Task inputs Block Start

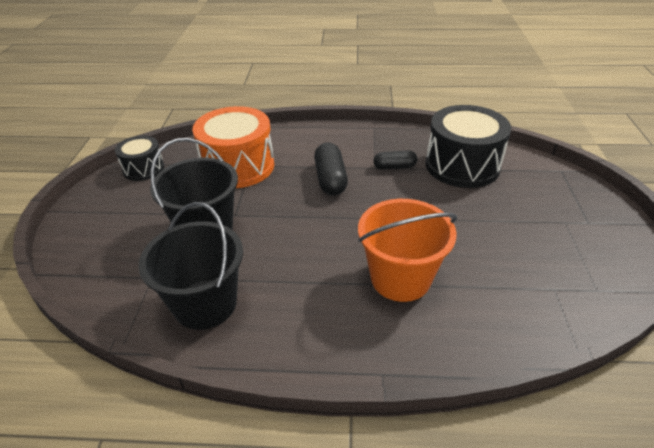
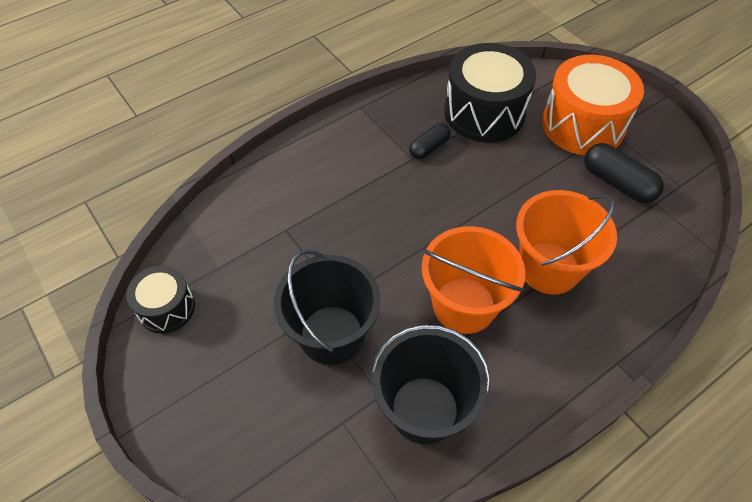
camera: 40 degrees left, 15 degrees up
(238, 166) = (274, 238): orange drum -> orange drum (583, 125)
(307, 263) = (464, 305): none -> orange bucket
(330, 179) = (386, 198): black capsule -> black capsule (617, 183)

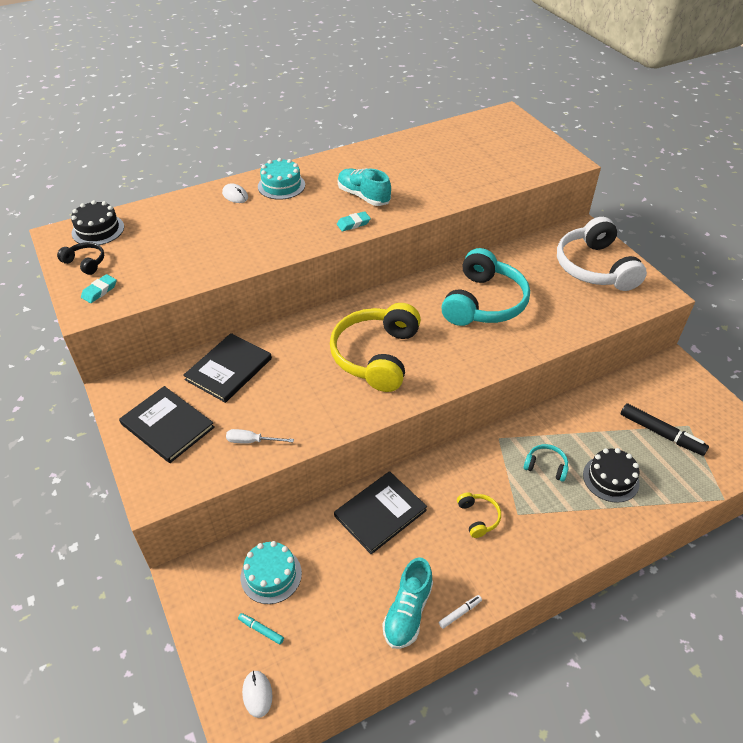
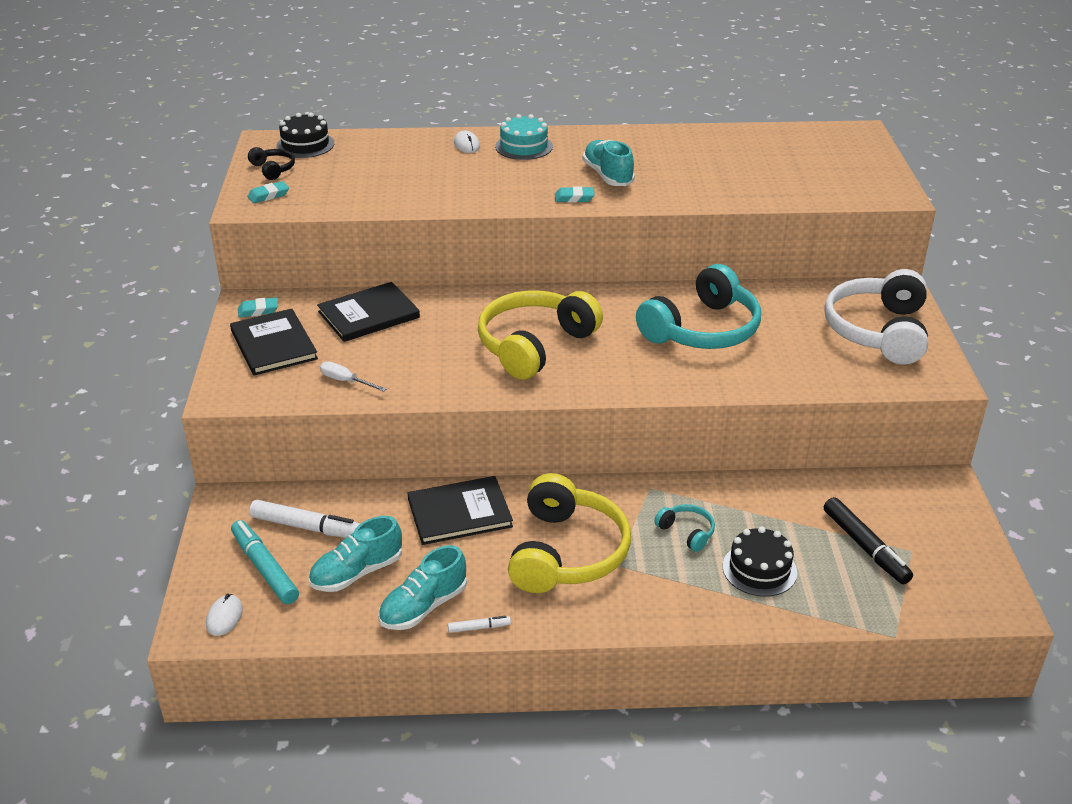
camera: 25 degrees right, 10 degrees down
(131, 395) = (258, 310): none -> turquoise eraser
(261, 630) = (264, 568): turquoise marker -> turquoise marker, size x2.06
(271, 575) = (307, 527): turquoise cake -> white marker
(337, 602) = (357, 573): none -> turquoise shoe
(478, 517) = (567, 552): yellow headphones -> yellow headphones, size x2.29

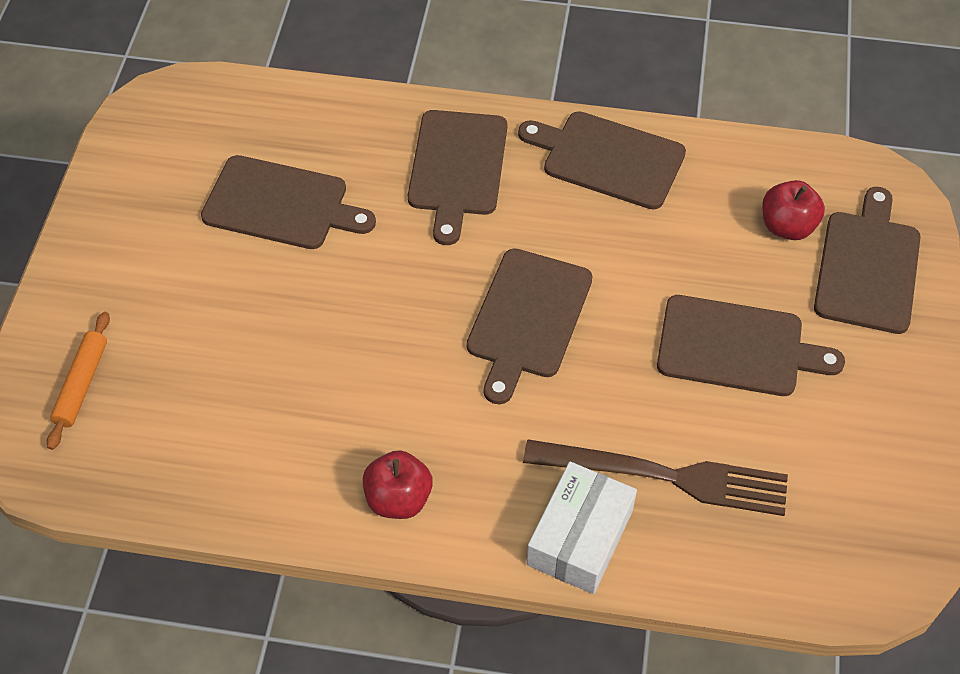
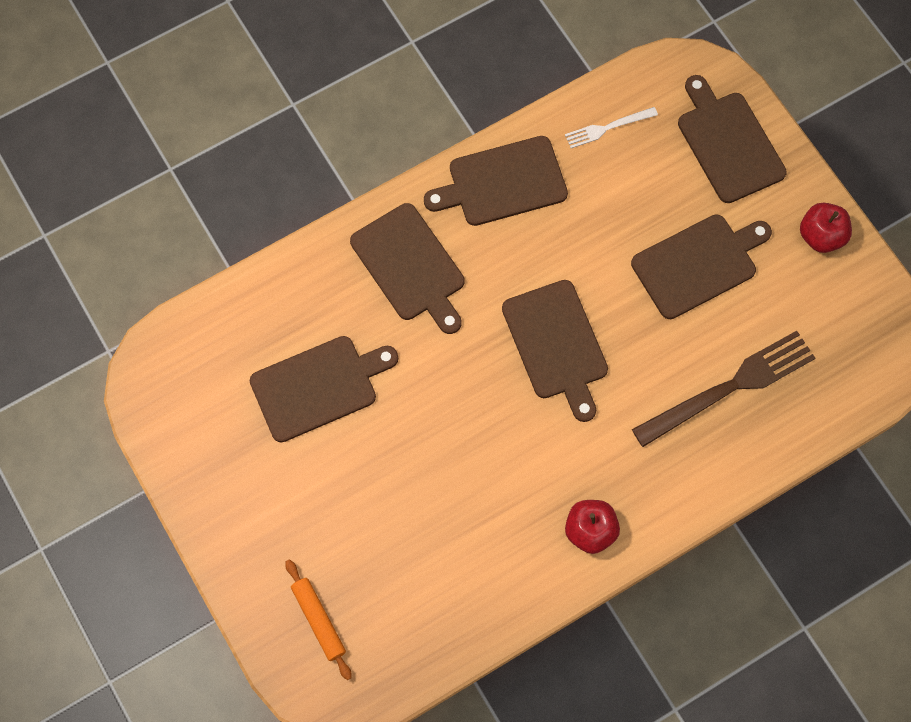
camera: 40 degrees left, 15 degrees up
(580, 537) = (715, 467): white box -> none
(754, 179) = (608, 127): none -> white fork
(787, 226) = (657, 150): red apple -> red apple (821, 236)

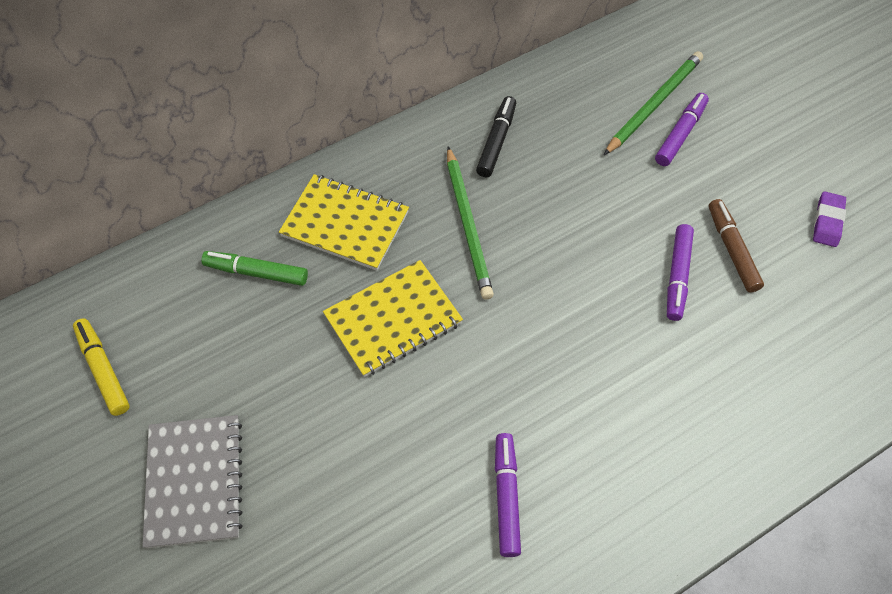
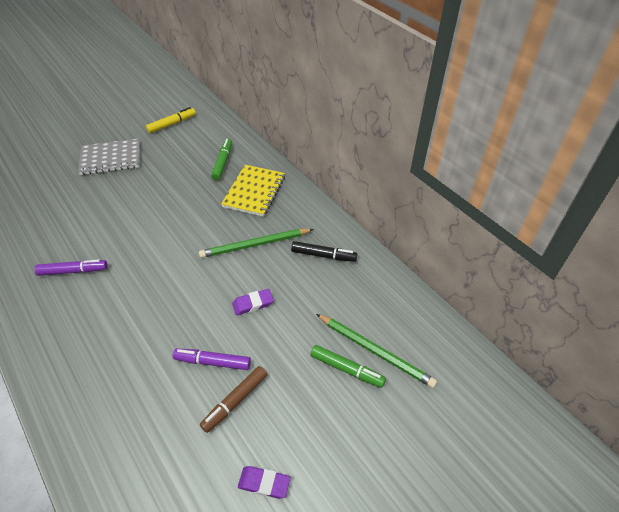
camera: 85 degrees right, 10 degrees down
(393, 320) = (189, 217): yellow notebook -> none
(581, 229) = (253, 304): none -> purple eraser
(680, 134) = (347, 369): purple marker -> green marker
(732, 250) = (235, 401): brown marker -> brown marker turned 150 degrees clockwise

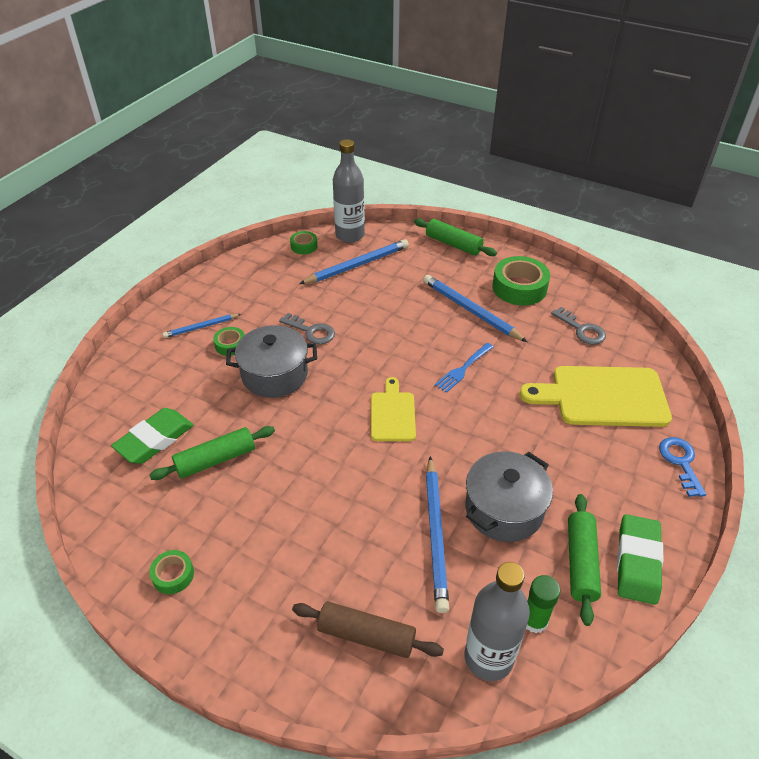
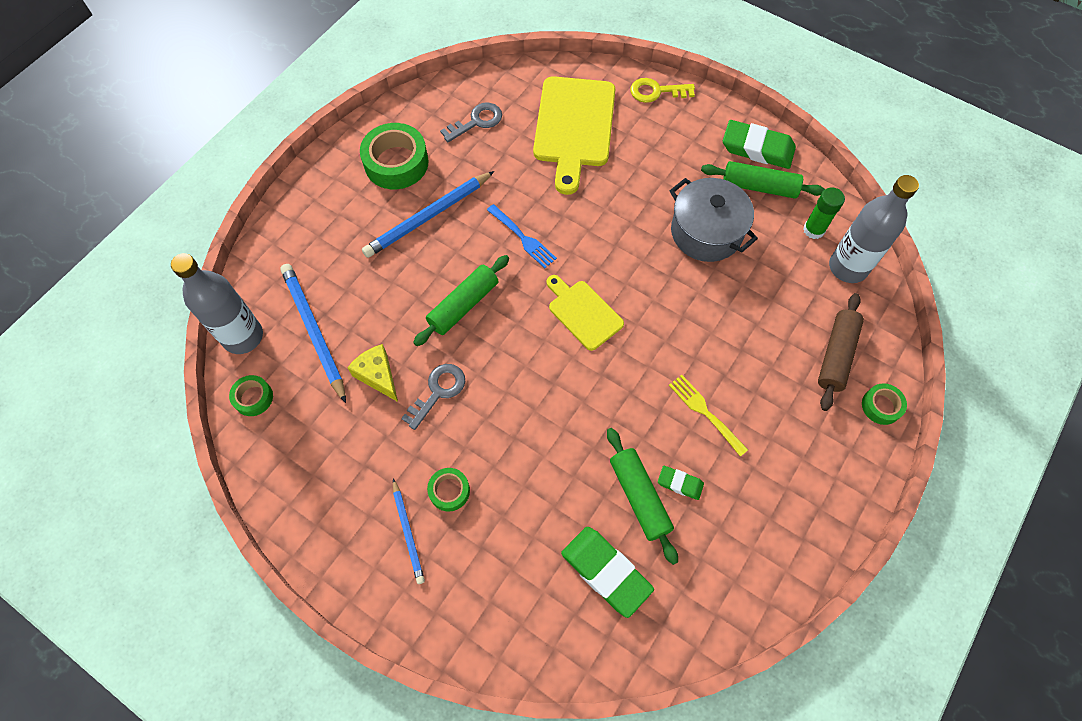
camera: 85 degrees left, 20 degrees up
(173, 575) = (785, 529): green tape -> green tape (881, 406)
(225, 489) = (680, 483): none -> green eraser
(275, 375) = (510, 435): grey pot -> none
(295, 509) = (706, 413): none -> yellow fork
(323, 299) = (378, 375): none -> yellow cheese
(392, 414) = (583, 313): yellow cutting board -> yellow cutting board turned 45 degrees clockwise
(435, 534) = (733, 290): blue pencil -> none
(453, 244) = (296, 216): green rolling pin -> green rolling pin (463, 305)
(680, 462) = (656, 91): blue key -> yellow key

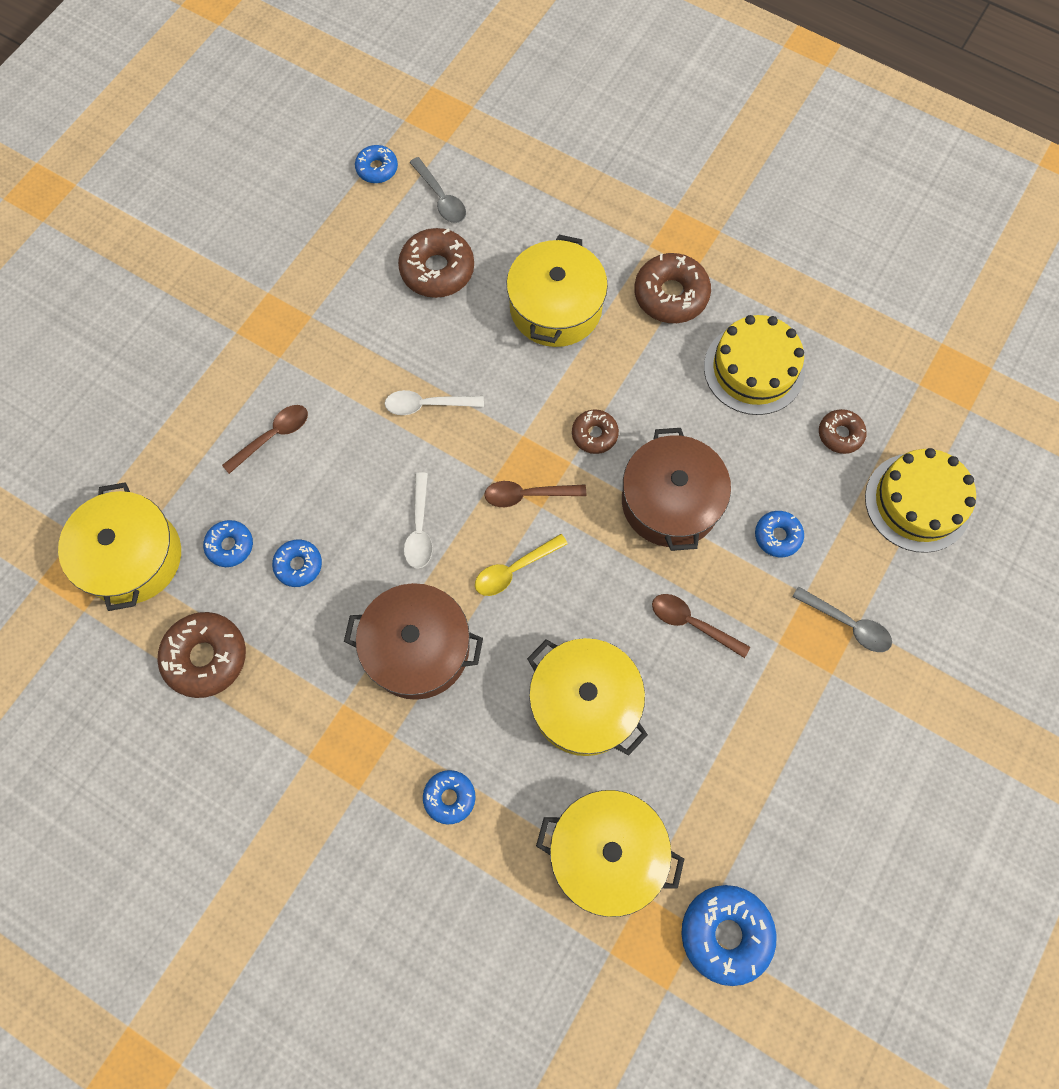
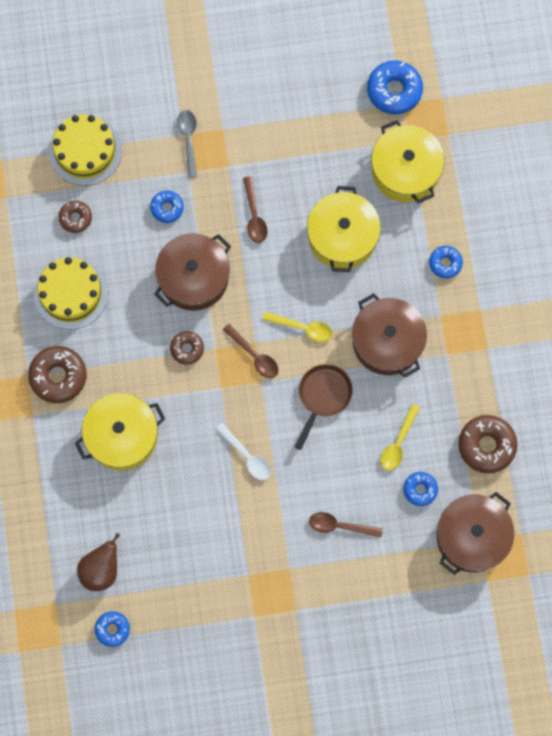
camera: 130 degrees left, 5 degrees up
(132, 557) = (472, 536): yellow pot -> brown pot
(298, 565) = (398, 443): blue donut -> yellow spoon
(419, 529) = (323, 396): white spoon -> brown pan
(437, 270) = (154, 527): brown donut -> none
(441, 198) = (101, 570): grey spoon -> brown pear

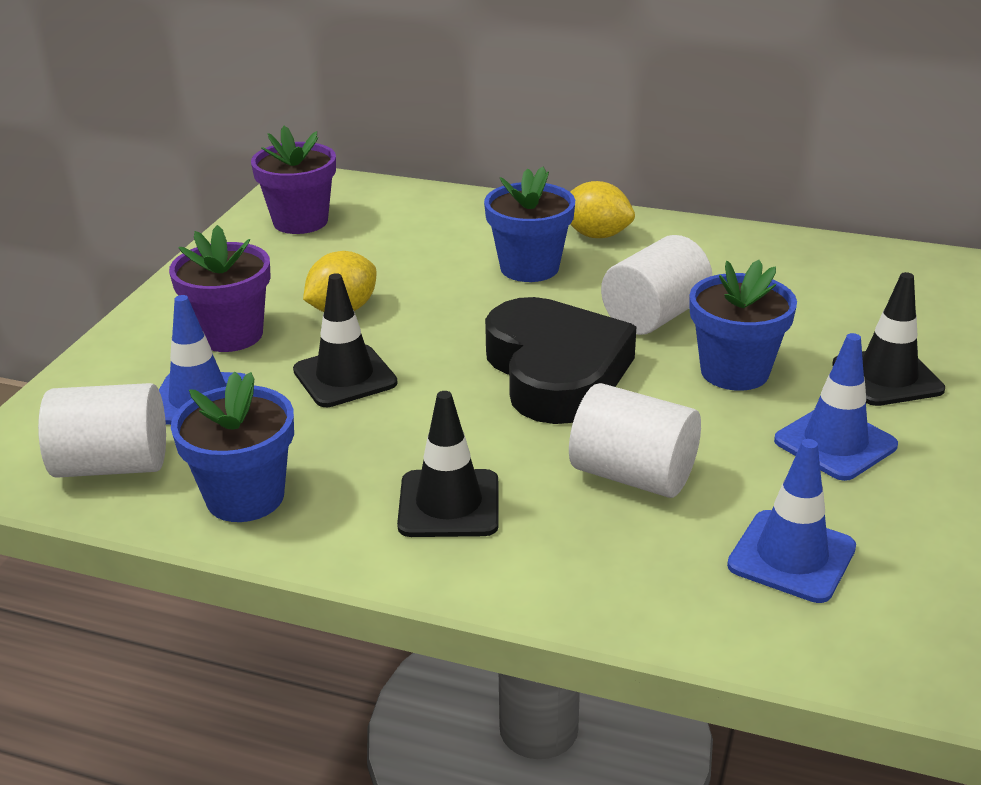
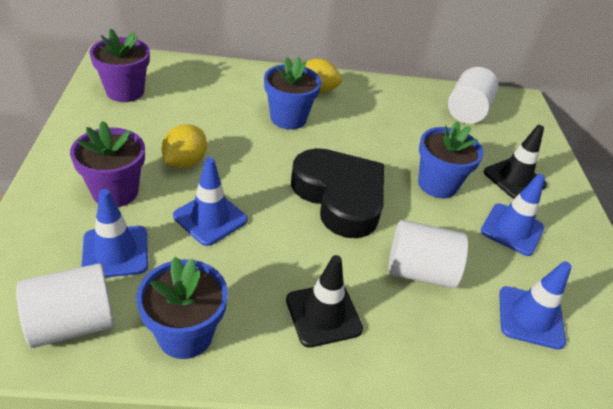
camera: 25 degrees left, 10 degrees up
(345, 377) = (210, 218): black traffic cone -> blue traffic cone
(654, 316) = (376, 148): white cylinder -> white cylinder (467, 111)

Task inputs Block End

* _Work to complete_: Every line from the data above that contains "yellow" must appear in the answer.

* _Solution_:
(478, 517) = (567, 552): yellow headphones -> yellow headphones, size x2.29
(393, 320) = (189, 217): yellow notebook -> none
(295, 509) = (706, 413): none -> yellow fork
(323, 299) = (378, 375): none -> yellow cheese
(392, 414) = (583, 313): yellow cutting board -> yellow cutting board turned 45 degrees clockwise
(680, 462) = (656, 91): blue key -> yellow key
(132, 557) = (472, 536): yellow pot -> brown pot
(298, 565) = (398, 443): blue donut -> yellow spoon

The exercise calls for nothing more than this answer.